[Items from a dataset]

────────

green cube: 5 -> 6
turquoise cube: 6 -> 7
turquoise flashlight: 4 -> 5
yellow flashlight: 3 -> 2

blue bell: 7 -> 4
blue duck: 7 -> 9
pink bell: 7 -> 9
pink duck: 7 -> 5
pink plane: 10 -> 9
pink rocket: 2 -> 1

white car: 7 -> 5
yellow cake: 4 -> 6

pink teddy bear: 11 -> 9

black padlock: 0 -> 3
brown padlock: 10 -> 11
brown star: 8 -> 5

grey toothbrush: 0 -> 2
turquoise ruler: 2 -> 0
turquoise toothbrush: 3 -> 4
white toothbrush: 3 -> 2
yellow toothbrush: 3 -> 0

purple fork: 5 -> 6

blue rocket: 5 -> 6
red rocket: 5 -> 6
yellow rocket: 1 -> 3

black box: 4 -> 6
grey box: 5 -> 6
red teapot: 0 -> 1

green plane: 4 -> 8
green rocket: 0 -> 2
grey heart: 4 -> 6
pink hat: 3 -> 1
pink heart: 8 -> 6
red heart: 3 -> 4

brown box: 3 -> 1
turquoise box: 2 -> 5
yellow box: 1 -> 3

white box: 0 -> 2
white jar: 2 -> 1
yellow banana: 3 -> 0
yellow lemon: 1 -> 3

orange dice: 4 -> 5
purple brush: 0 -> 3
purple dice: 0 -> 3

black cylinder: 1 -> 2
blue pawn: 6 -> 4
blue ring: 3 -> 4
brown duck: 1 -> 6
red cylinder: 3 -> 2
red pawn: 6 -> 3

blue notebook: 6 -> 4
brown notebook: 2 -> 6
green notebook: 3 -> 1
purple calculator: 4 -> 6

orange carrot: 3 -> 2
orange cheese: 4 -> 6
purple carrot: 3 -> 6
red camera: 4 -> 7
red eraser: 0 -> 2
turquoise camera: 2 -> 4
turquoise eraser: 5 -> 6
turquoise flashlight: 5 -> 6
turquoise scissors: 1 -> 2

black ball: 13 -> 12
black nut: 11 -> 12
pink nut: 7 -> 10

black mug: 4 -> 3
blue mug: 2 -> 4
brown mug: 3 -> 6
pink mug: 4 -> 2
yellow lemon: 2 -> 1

────────

WHAT YOU ARE ASKED TO DO >>
Copy out each line of the data where the string "white" appears.

EXERCISE OUTPUT >>
white car: 7 -> 5
white toothbrush: 3 -> 2
white box: 0 -> 2
white jar: 2 -> 1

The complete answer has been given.